(DATA FOR THIS EXERCISE)
########################################
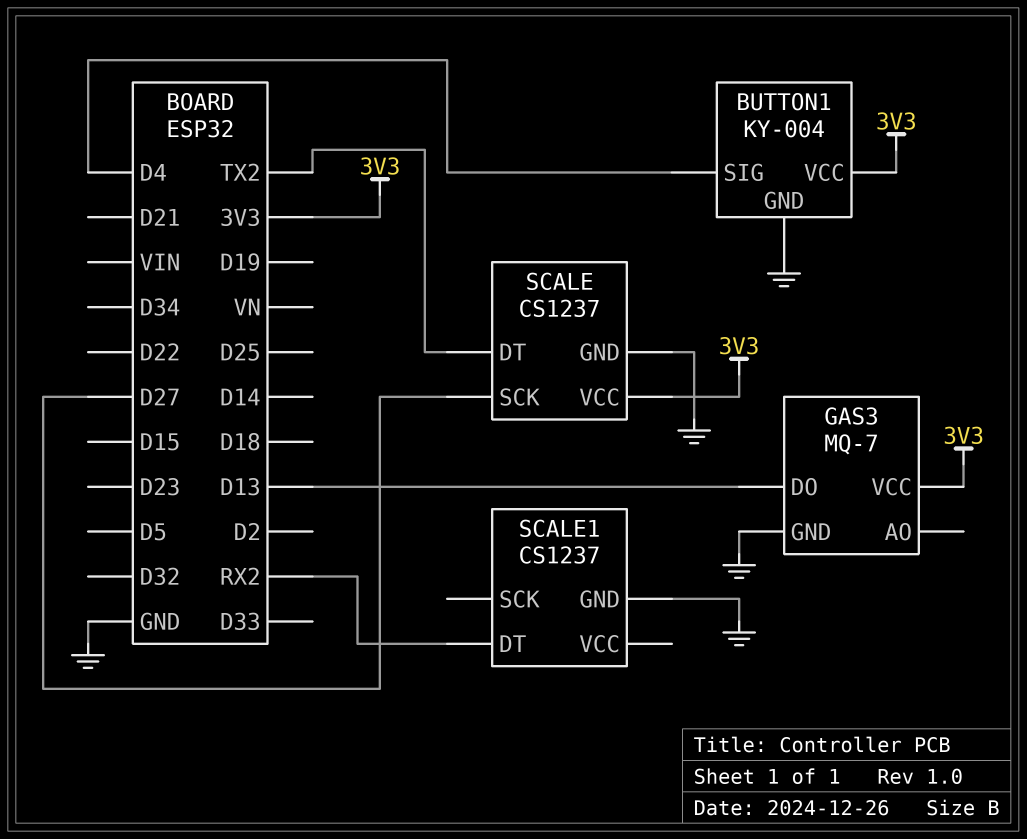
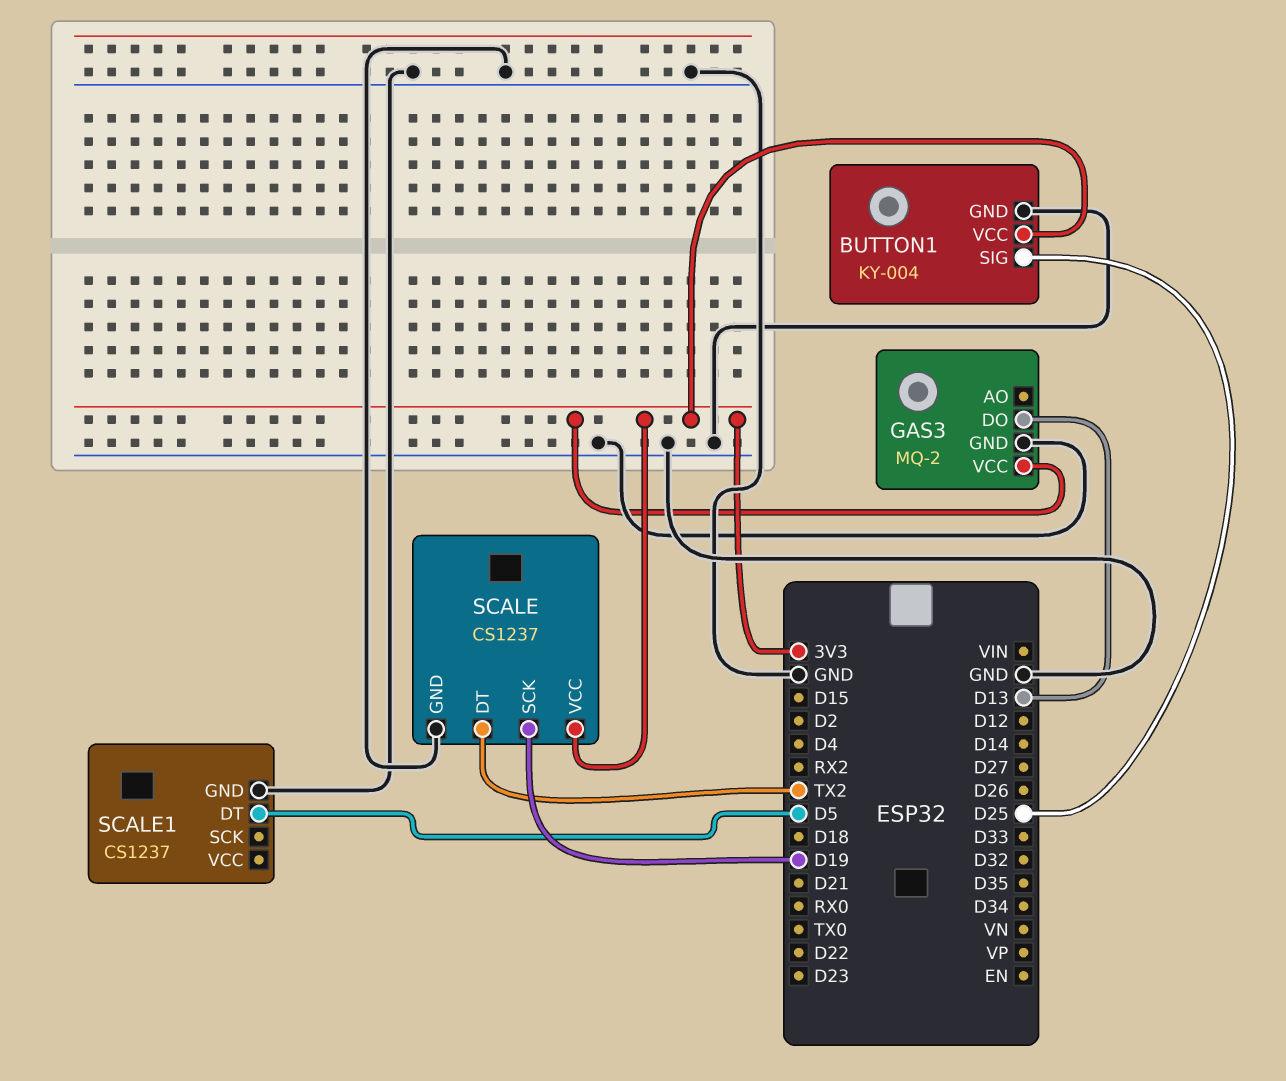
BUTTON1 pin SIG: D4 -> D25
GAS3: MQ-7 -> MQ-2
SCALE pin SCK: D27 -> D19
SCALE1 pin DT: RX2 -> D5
########################################
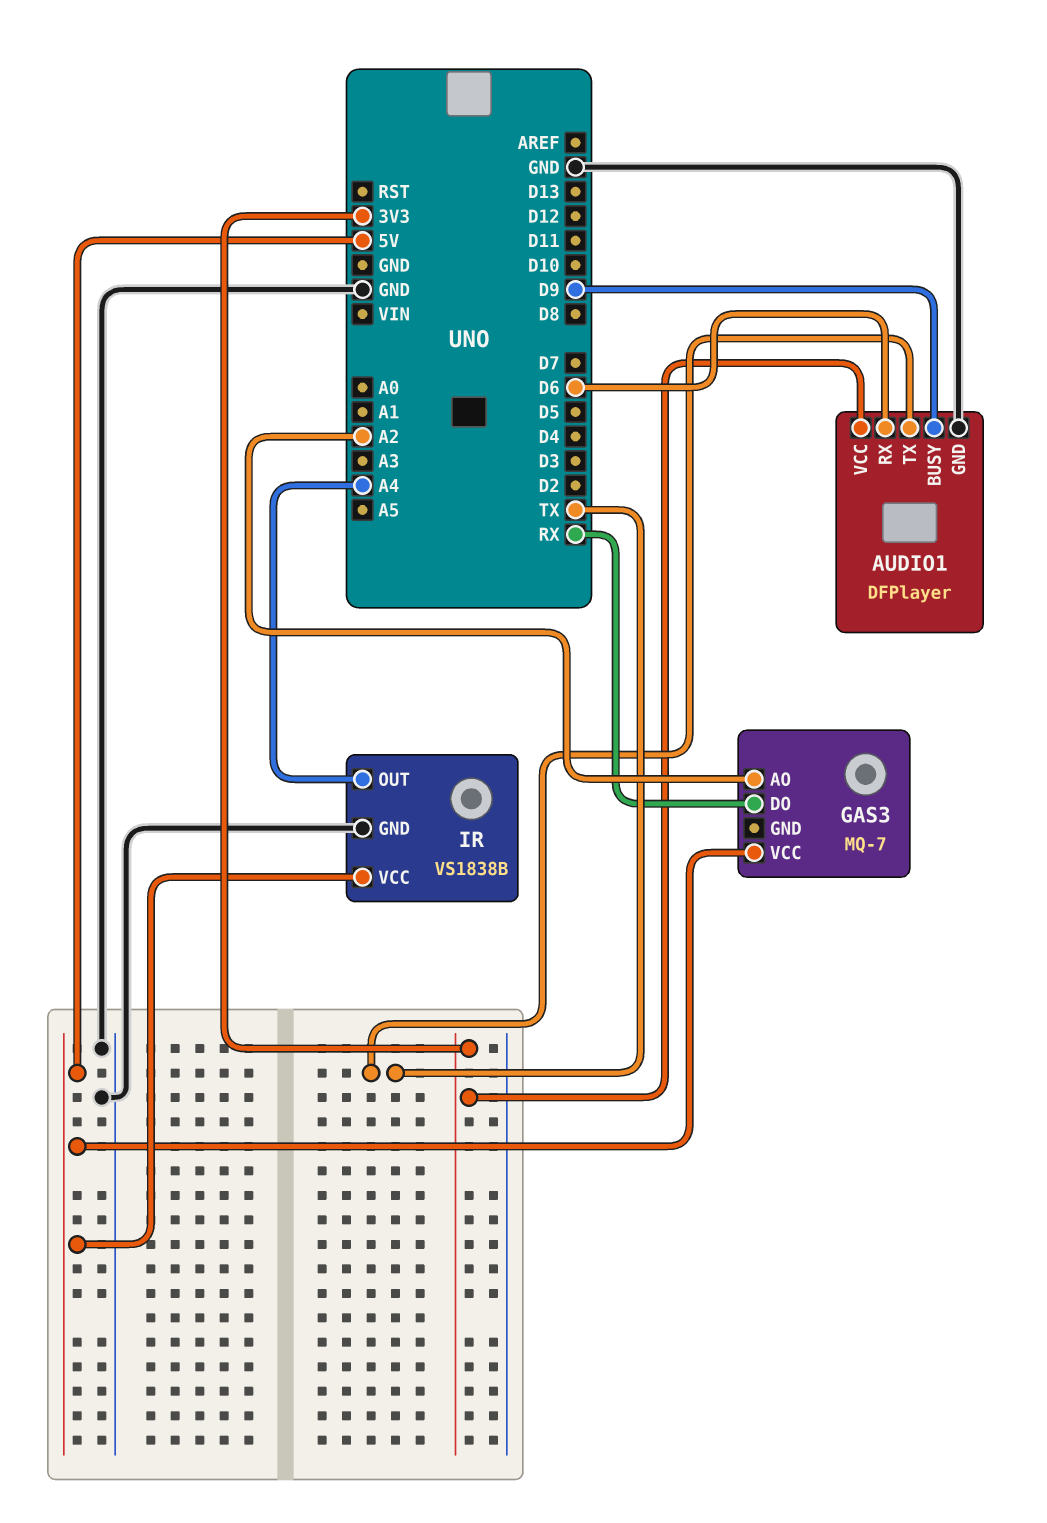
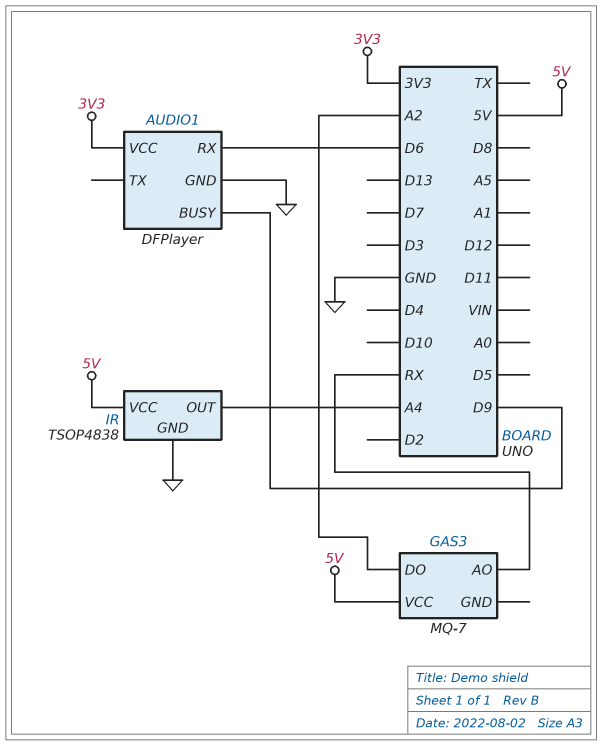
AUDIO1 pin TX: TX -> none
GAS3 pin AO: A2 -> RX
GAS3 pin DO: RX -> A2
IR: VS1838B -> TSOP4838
########################################
(WHAT IS REQUIRED)
Out of the data above, set down the lines from the one with "BUTTON1 pin SIG: D4 -> D25" to the one with "SCALE1 pin DT: RX2 -> D5", both included, exactly as written and with no additions.

(REPLY TO THE TASK)
BUTTON1 pin SIG: D4 -> D25
GAS3: MQ-7 -> MQ-2
SCALE pin SCK: D27 -> D19
SCALE1 pin DT: RX2 -> D5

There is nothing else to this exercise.